### ASSIGNED TASK
How many lines of the records hold the string "yellow"? Reply with the number alone.
━━━ MATERIAL SUPPLIED
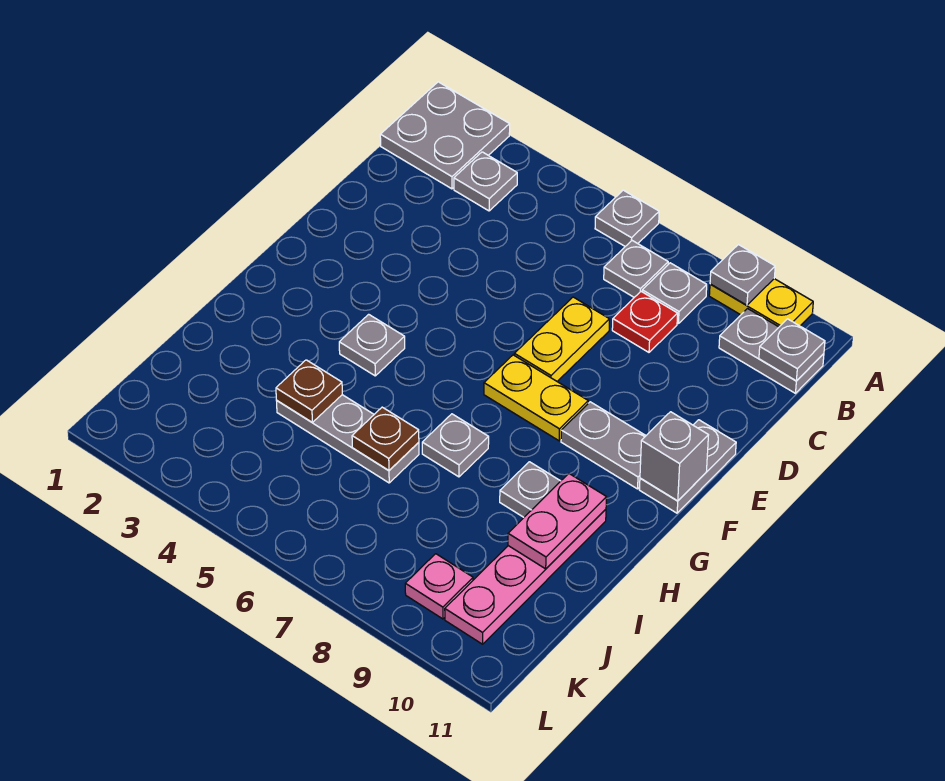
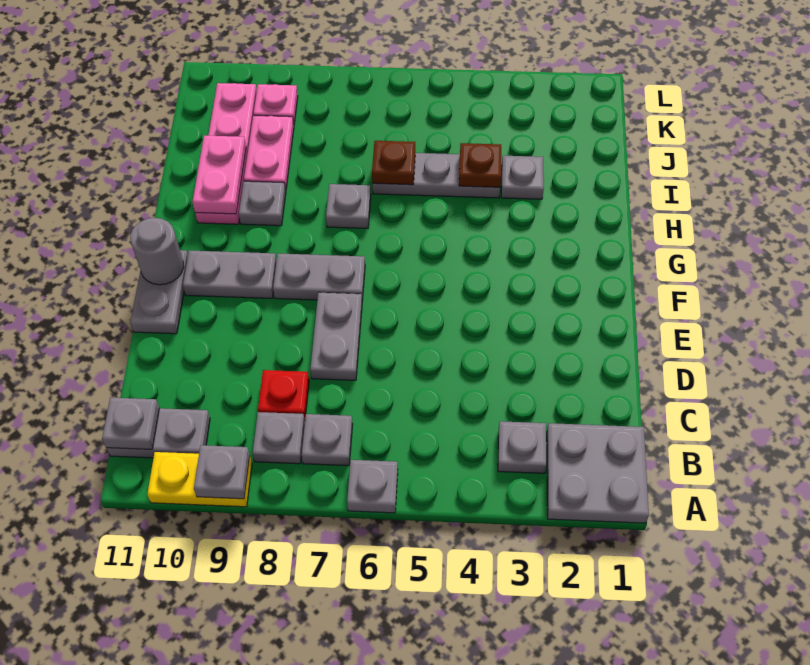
yellow plate D7:E7 level 1 -> grey plate D7:E7 level 1
yellow plate F7:F8 level 1 -> grey plate F7:F8 level 1
grey brick F11 level 2 -> grey round brick F11 level 2
grey plate G4 level 1 -> grey plate I3 level 1
none -> pink plate I9:J9 level 1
━━━━━━
### EXPECTED OUTPUT
2